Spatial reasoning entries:
┄┄┄┄┄┄┄┄┄┄┄┄┄┄┄┄┄┄┄┄

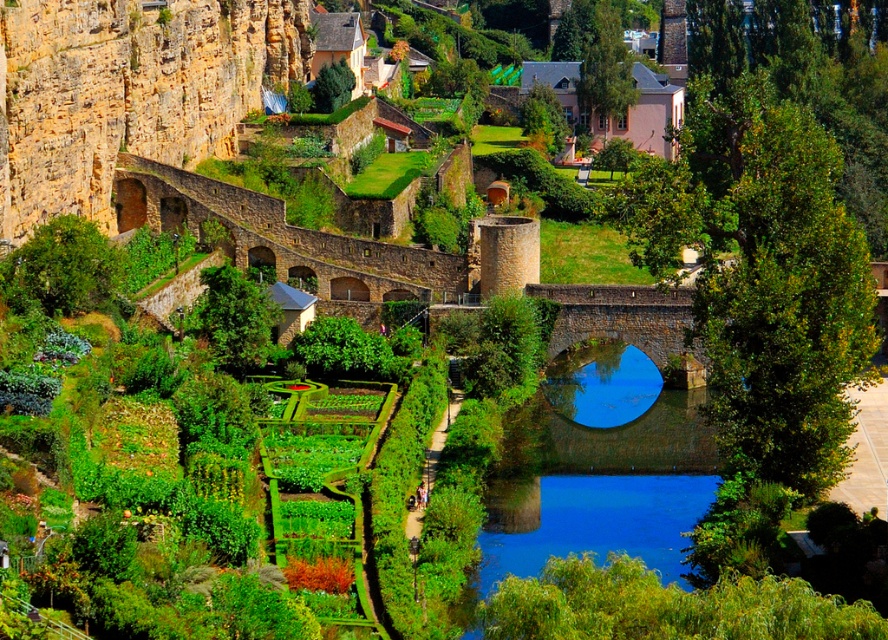
You are standing at the center of the stone bridge and see two points in the scene, point (161, 68) and point (555, 371). Which point is closer to you?

Point (161, 68) is closer to you because it is further to the viewer than point (555, 371).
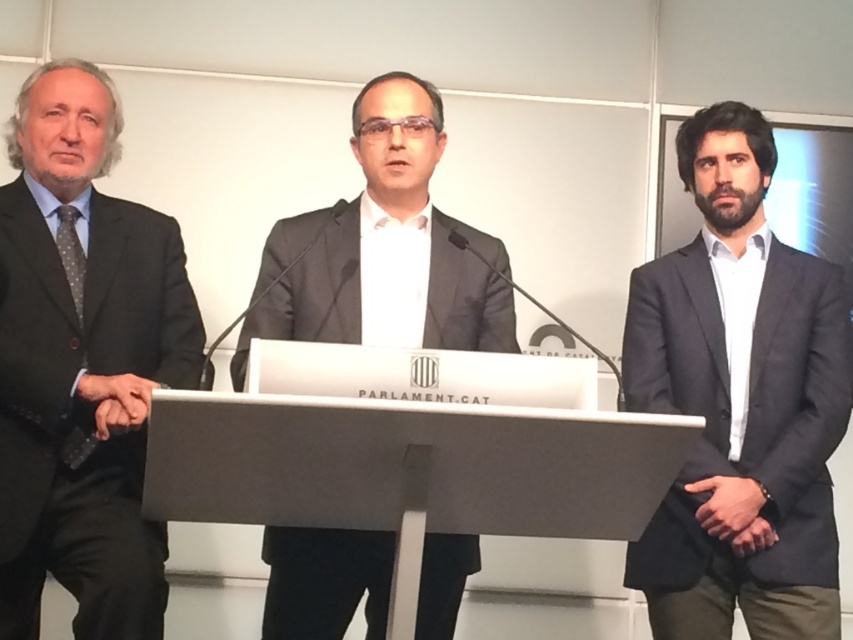
Question: Which of the following is the closest to the observer?

Choices:
 (A) (6, 266)
 (B) (322, 294)
 (C) (828, 544)
 (D) (660, 428)

Answer: (D)

Question: Estimate the real-world distances between objects in this image. Which object is closer to the matte gray suit at center?

Choices:
 (A) dark gray suit at right
 (B) black textured suit at left

Answer: (B)

Question: Estimate the real-world distances between objects in this image. Which object is closer to the black textured suit at left?

Choices:
 (A) white matte podium at center
 (B) matte gray suit at center

Answer: (B)

Question: Is dark gray suit at right above white matte podium at center?

Choices:
 (A) no
 (B) yes

Answer: (B)

Question: Observing the image, what is the correct spatial positioning of dark gray suit at right in reference to matte gray suit at center?

Choices:
 (A) above
 (B) below

Answer: (B)

Question: Can you confirm if black textured suit at left is positioned above white matte podium at center?

Choices:
 (A) yes
 (B) no

Answer: (A)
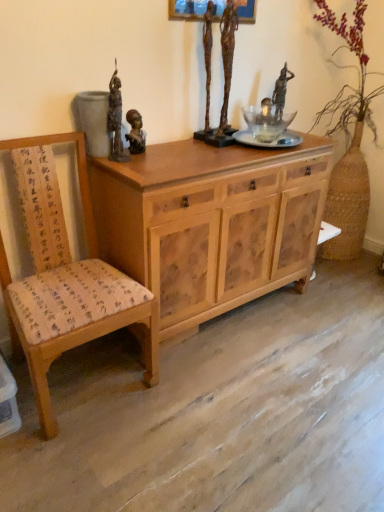
Where is `empty space that is to the right of wooden chair with fabric cushion at left`? The height and width of the screenshot is (512, 384). empty space that is to the right of wooden chair with fabric cushion at left is located at coordinates (207, 401).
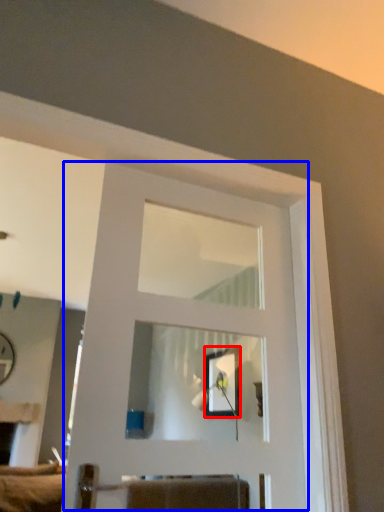
Question: Which object is closer to the camera taking this photo, picture frame (highlighted by a red box) or door (highlighted by a blue box)?

Choices:
 (A) picture frame
 (B) door

Answer: (B)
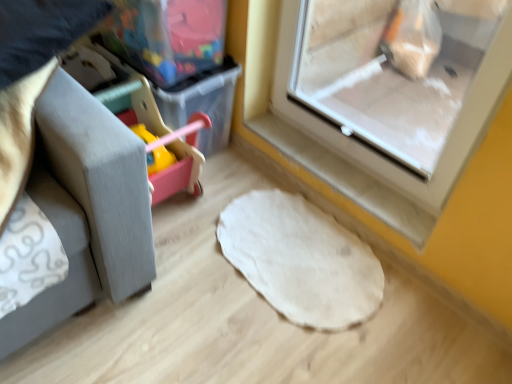
Question: Is white felt mat at center in front of or behind transparent plastic screen door at upper right in the image?

Choices:
 (A) behind
 (B) front

Answer: (A)

Question: Is white felt mat at center spatially inside transparent plastic screen door at upper right, or outside of it?

Choices:
 (A) inside
 (B) outside

Answer: (B)

Question: Estimate the real-world distances between objects in this image. Which object is farther from the transparent plastic screen door at upper right?

Choices:
 (A) white felt mat at center
 (B) translucent plastic storage box at upper left

Answer: (B)

Question: Which of these objects is positioned farthest from the transparent plastic screen door at upper right?

Choices:
 (A) white felt mat at center
 (B) translucent plastic storage box at upper left

Answer: (B)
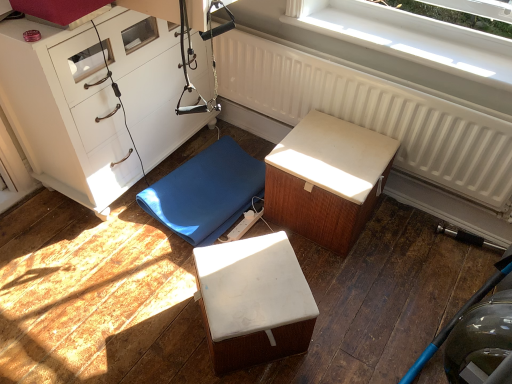
Where is `free space above white textured cushion at center, which is the third furniture from left to right (from a real-world perspective)`? This screenshot has width=512, height=384. free space above white textured cushion at center, which is the third furniture from left to right (from a real-world perspective) is located at coordinates (337, 152).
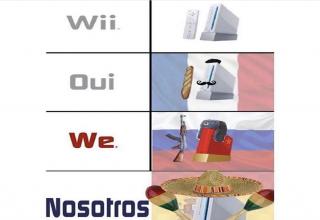
Where is `game console with mustache`? The height and width of the screenshot is (220, 320). game console with mustache is located at coordinates (x=222, y=82), (x=207, y=83).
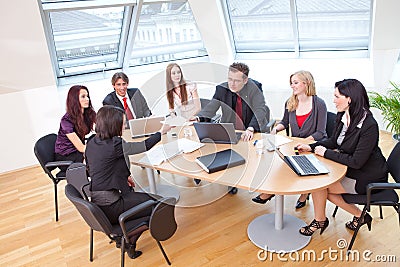
Locate an element on the screen. glass of water is located at coordinates (186, 130).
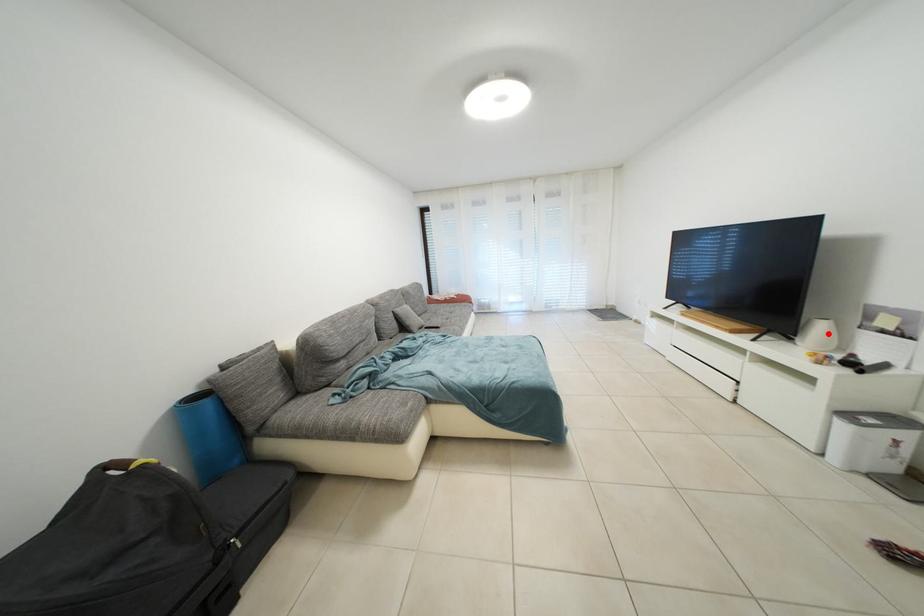
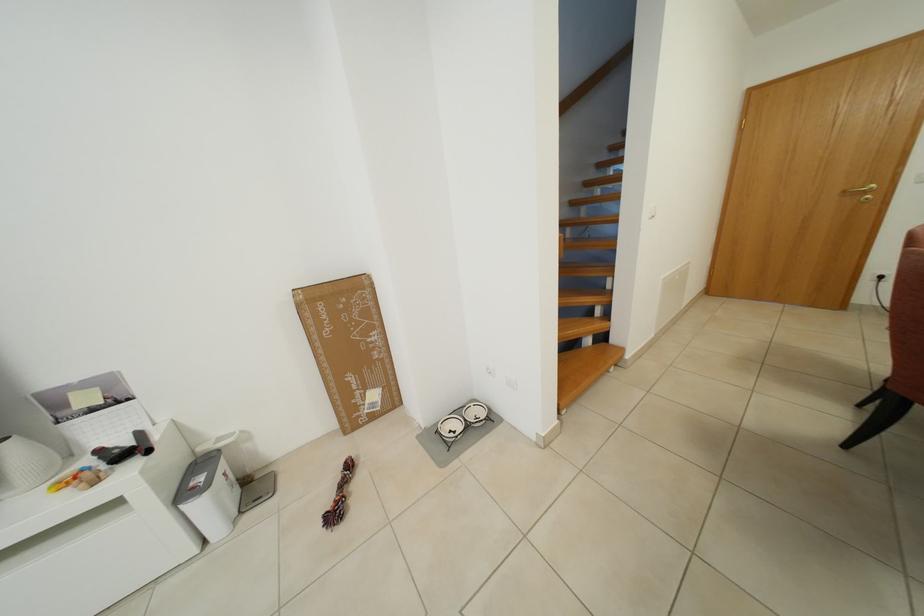
Question: I am providing you with two images of the same scene from different viewpoints. A red point is shown in image1. For the corresponding object point in image2, is it positioned nearer or farther from the camera?

Choices:
 (A) Nearer
 (B) Farther

Answer: (A)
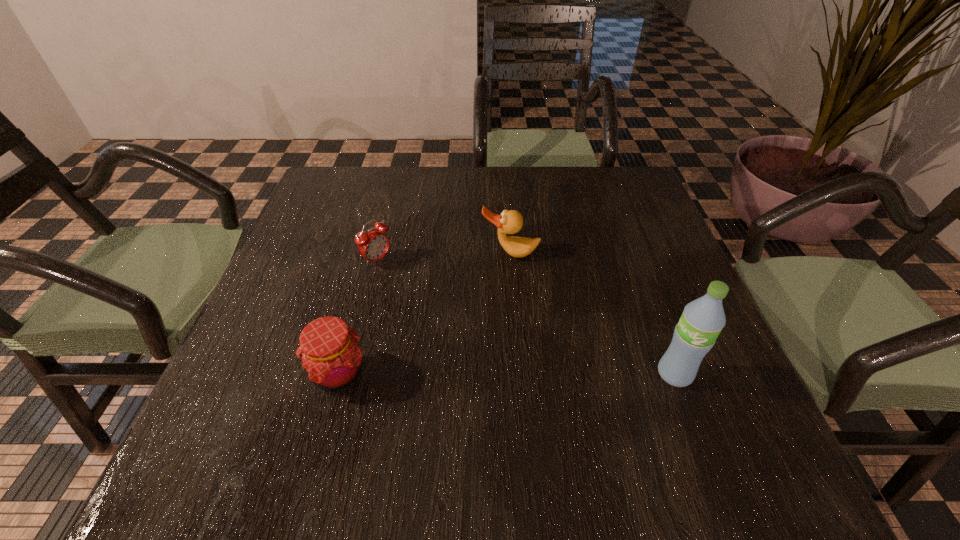
Image resolution: width=960 pixels, height=540 pixels. I want to click on free spot between the second object from right to left and the jam, so click(424, 313).

The height and width of the screenshot is (540, 960). I want to click on vacant space that's between the alarm clock and the third object from left to right, so click(x=444, y=257).

Locate an element on the screen. free space between the alarm clock and the rightmost object is located at coordinates (526, 317).

Where is `empty space between the rightmost object and the duck`? The width and height of the screenshot is (960, 540). empty space between the rightmost object and the duck is located at coordinates (592, 314).

Where is `empty space between the jam and the third object from left to right`? Image resolution: width=960 pixels, height=540 pixels. empty space between the jam and the third object from left to right is located at coordinates 424,313.

Image resolution: width=960 pixels, height=540 pixels. Identify the location of the closest object relative to the jam. (373, 245).

Where is `object that is the nearest to the third object from left to right`? object that is the nearest to the third object from left to right is located at coordinates (373, 245).

Find the location of a particular element. The width and height of the screenshot is (960, 540). free space that satisfies the following two spatial constraints: 1. on the back side of the duck; 2. on the right side of the jam is located at coordinates (372, 254).

Identify the location of vacant space that satisfies the following two spatial constraints: 1. on the front side of the tallest object; 2. on the right side of the alarm clock. (349, 374).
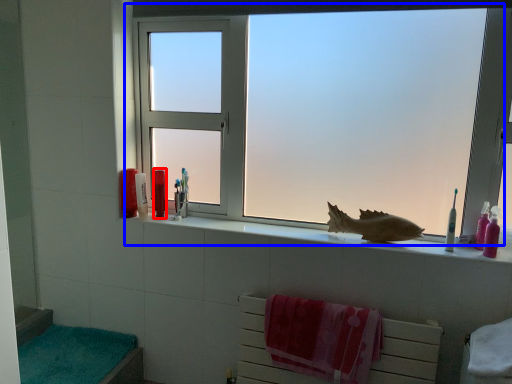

┄┄┄┄┄┄┄┄┄┄┄┄┄┄┄┄┄┄┄┄

**THE REQUEST**
Please count how many lines of the entries above contain the word "scene", and reply with that number alone.

**TASK SOLUTION**
2